**DATA PROVIDED**

#####

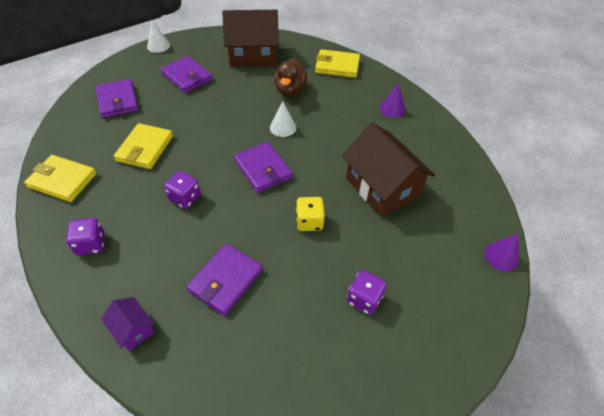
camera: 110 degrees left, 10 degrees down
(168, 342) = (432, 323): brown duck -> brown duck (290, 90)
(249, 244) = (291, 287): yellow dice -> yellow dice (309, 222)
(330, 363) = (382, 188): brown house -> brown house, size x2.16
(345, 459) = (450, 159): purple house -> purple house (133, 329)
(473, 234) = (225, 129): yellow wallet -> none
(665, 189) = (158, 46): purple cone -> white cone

#####

**WORK TO COMPLETE**
The required output is every line from the one that holds "(473, 234) = (225, 129): yellow" through the last line of the listing above, retyped exactly and with nothing else.

**SOLVED EXERCISE**
(473, 234) = (225, 129): yellow wallet -> none
(665, 189) = (158, 46): purple cone -> white cone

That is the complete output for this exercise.